╔══

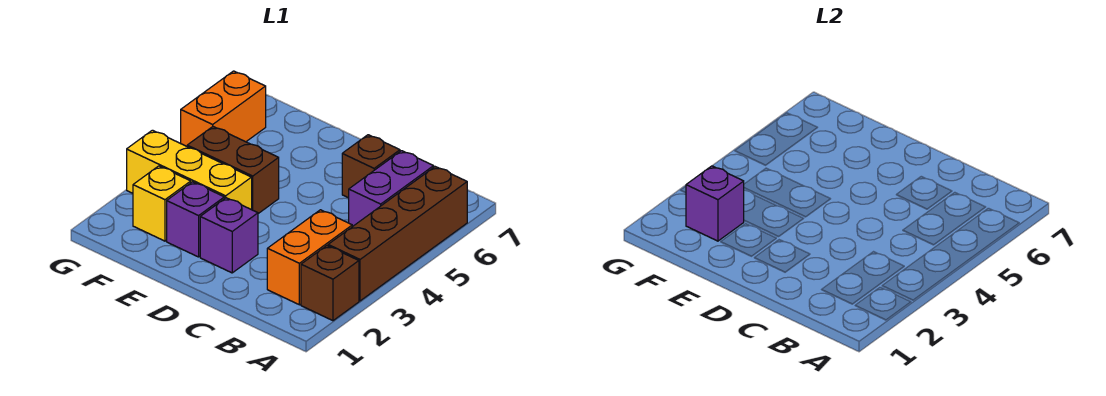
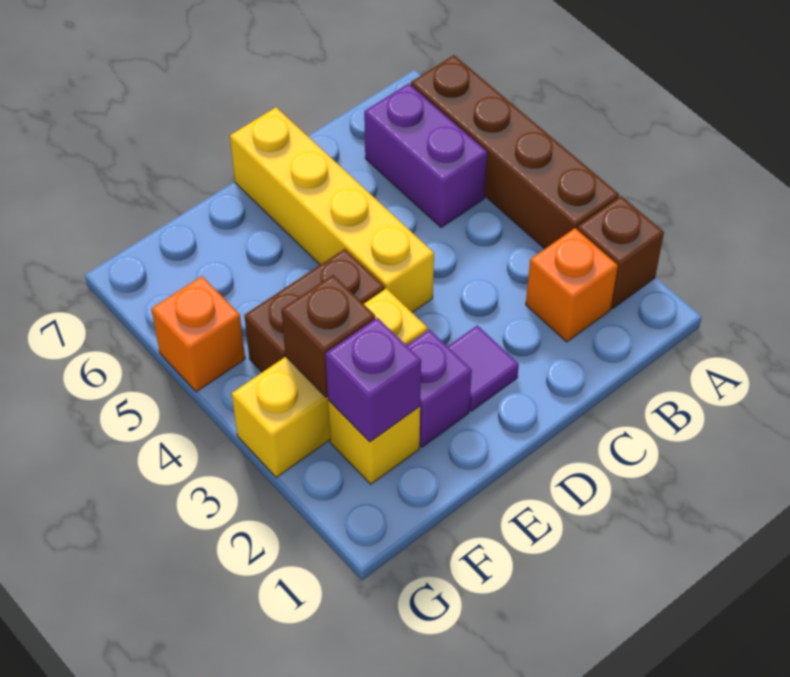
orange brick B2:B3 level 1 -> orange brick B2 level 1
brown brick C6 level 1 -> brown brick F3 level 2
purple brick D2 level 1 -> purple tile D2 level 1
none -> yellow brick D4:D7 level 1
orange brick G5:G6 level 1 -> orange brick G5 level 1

╚══

The whole listing is to be duplicated verbatim, apart from its images.

orange brick B2:B3 level 1 -> orange brick B2 level 1
brown brick C6 level 1 -> brown brick F3 level 2
purple brick D2 level 1 -> purple tile D2 level 1
none -> yellow brick D4:D7 level 1
orange brick G5:G6 level 1 -> orange brick G5 level 1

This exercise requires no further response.